▸ **TASK TO COMPLETE**: Set the records down again in full, exactly as they are, apart from the images.

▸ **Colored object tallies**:
------------------------

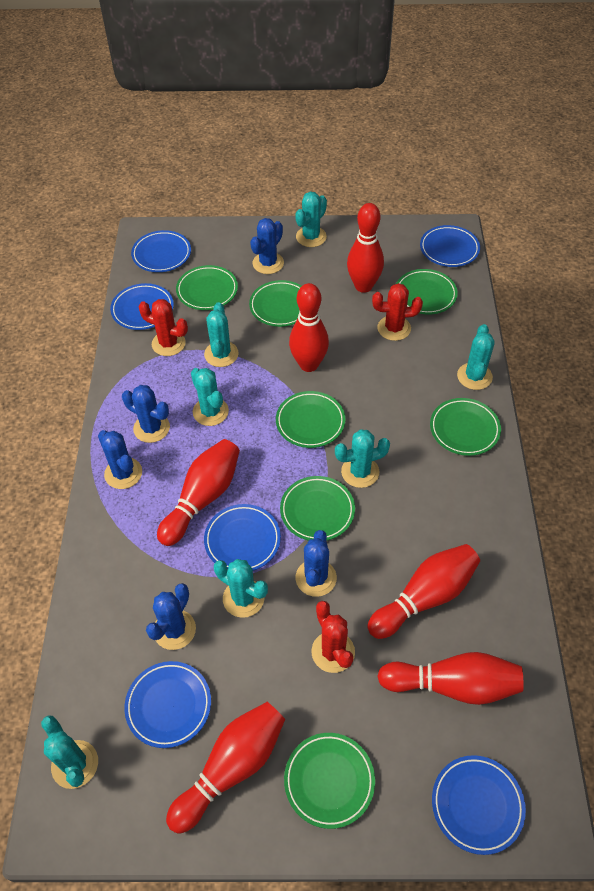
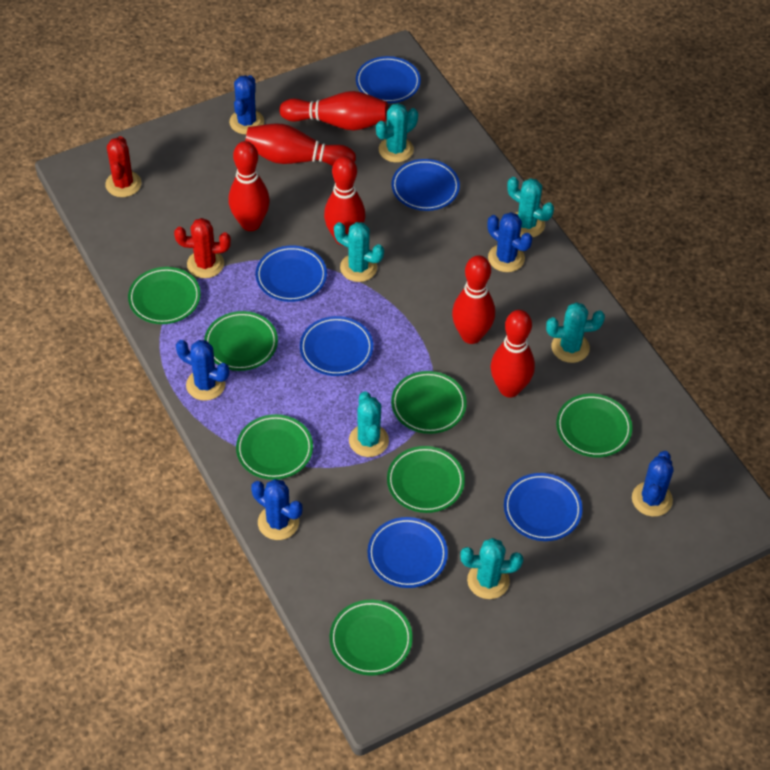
red cactus: [139,299,188,356] [311,601,355,673] [372,283,423,341] = 3 -> [105,136,142,197] [174,218,231,278] = 2
turquoise cactus: [41,715,98,789] [191,368,229,426] [204,302,239,367] [214,559,268,618] [295,192,327,247] [335,429,390,488] [457,324,495,390] = 7 -> [334,222,384,282] [349,391,389,457] [376,103,418,162] [460,538,523,599] [507,177,554,237] [546,302,605,363] = 6

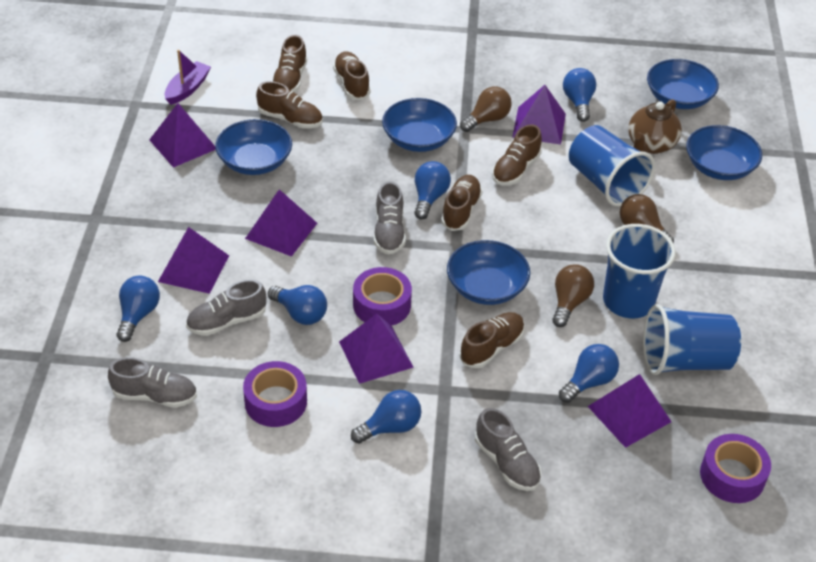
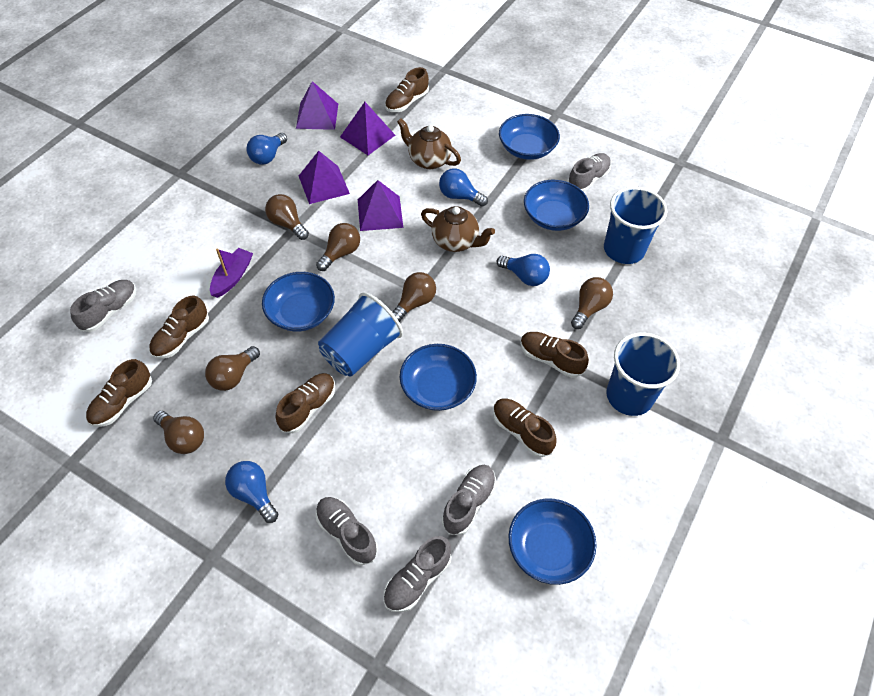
blue light bulb: [116,275,160,342] [268,285,327,325] [351,390,421,444] [414,161,451,220] [559,344,619,403] [563,68,596,122] = 6 -> [225,461,278,523] [246,133,287,165] [439,168,488,207] [497,254,550,286] = 4
brown light bulb: [460,87,512,132] [552,264,594,327] [620,194,674,243] = 3 -> [153,411,204,454] [205,346,260,391] [265,194,309,240] [316,223,360,271] [392,272,436,322] [571,277,613,329] = 6
brown teapot: [628,99,682,154] = 1 -> [397,118,461,169] [421,206,495,252] = 2
grey shoe: [108,357,197,408] [186,279,266,336] [374,181,406,255] [475,408,541,491] = 4 -> [70,280,136,332] [316,497,378,566] [383,536,452,612] [442,465,496,535] [567,153,611,192] = 5
purple pyramid: [149,103,216,168] [158,227,229,294] [245,189,317,257] [339,314,414,384] [512,85,566,145] [588,374,671,448] = 6 -> [296,81,338,130] [299,151,350,204] [340,102,395,155] [358,180,403,231] = 4
purple tape: [243,361,307,427] [353,267,412,326] [700,434,771,503] = 3 -> none = 0

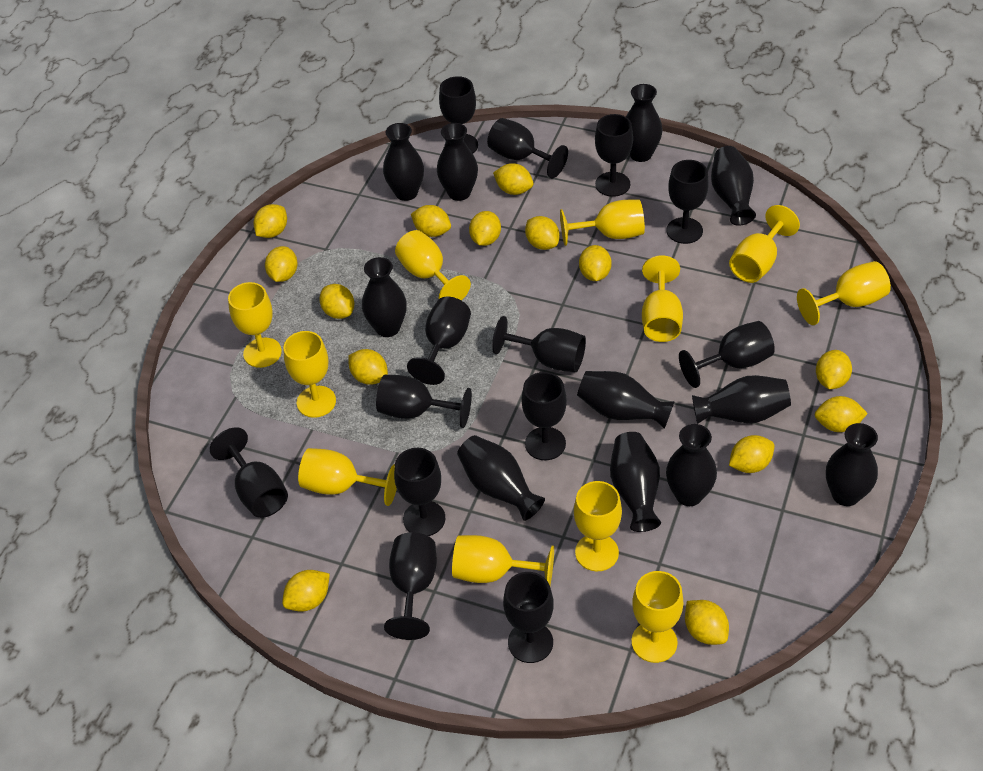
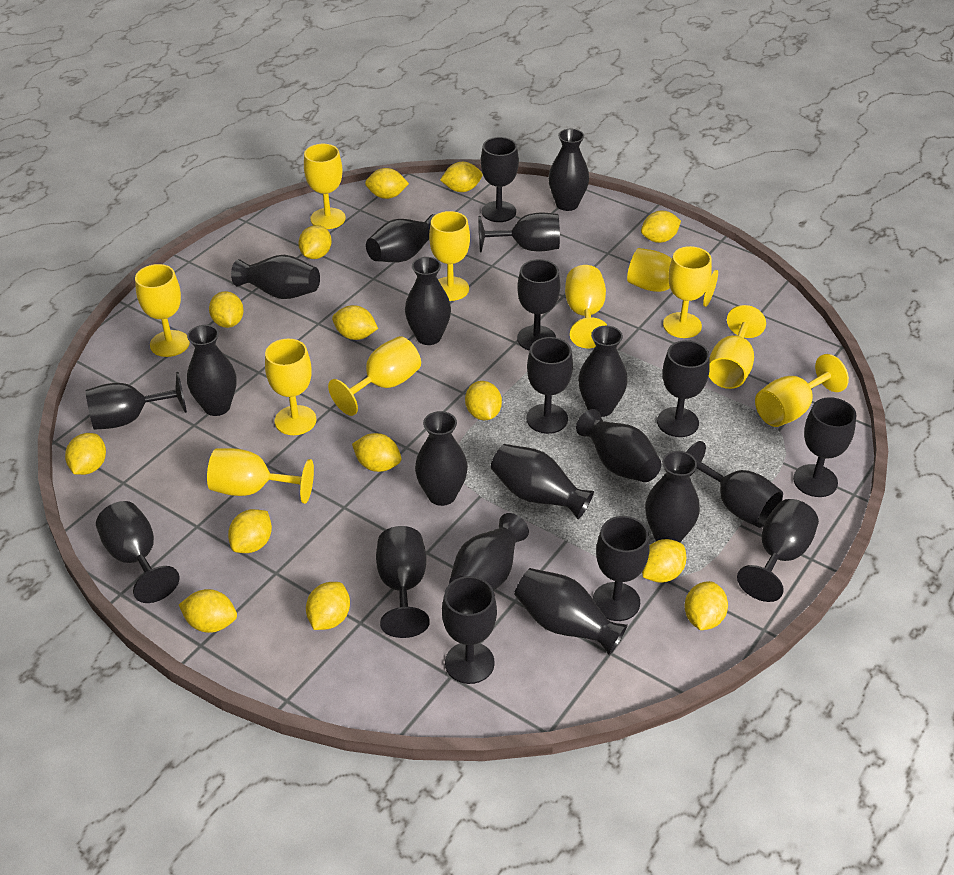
black vase: [362,257,407,337] [383,123,424,201] [437,123,478,201] [457,435,545,521] [577,371,675,429] [610,432,661,532] [626,84,662,162] [666,424,717,506] [692,375,791,424] [711,146,756,226] [826,423,878,506] = 11 -> [187,325,237,416] [231,255,320,299] [366,214,436,262] [405,257,451,345] [415,411,468,506] [449,513,529,590] [490,444,594,519] [514,568,628,656] [548,129,589,211] [576,409,661,482] [578,326,628,417] [645,451,700,542] = 12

------------------------

▸ **FINAL ANSWER**:
red cactus: [139,299,188,356] [311,601,355,673] [372,283,423,341] = 3 -> [105,136,142,197] [174,218,231,278] = 2
turquoise cactus: [41,715,98,789] [191,368,229,426] [204,302,239,367] [214,559,268,618] [295,192,327,247] [335,429,390,488] [457,324,495,390] = 7 -> [334,222,384,282] [349,391,389,457] [376,103,418,162] [460,538,523,599] [507,177,554,237] [546,302,605,363] = 6

blue light bulb: [116,275,160,342] [268,285,327,325] [351,390,421,444] [414,161,451,220] [559,344,619,403] [563,68,596,122] = 6 -> [225,461,278,523] [246,133,287,165] [439,168,488,207] [497,254,550,286] = 4
brown light bulb: [460,87,512,132] [552,264,594,327] [620,194,674,243] = 3 -> [153,411,204,454] [205,346,260,391] [265,194,309,240] [316,223,360,271] [392,272,436,322] [571,277,613,329] = 6
brown teapot: [628,99,682,154] = 1 -> [397,118,461,169] [421,206,495,252] = 2
grey shoe: [108,357,197,408] [186,279,266,336] [374,181,406,255] [475,408,541,491] = 4 -> [70,280,136,332] [316,497,378,566] [383,536,452,612] [442,465,496,535] [567,153,611,192] = 5
purple pyramid: [149,103,216,168] [158,227,229,294] [245,189,317,257] [339,314,414,384] [512,85,566,145] [588,374,671,448] = 6 -> [296,81,338,130] [299,151,350,204] [340,102,395,155] [358,180,403,231] = 4
purple tape: [243,361,307,427] [353,267,412,326] [700,434,771,503] = 3 -> none = 0

black vase: [362,257,407,337] [383,123,424,201] [437,123,478,201] [457,435,545,521] [577,371,675,429] [610,432,661,532] [626,84,662,162] [666,424,717,506] [692,375,791,424] [711,146,756,226] [826,423,878,506] = 11 -> [187,325,237,416] [231,255,320,299] [366,214,436,262] [405,257,451,345] [415,411,468,506] [449,513,529,590] [490,444,594,519] [514,568,628,656] [548,129,589,211] [576,409,661,482] [578,326,628,417] [645,451,700,542] = 12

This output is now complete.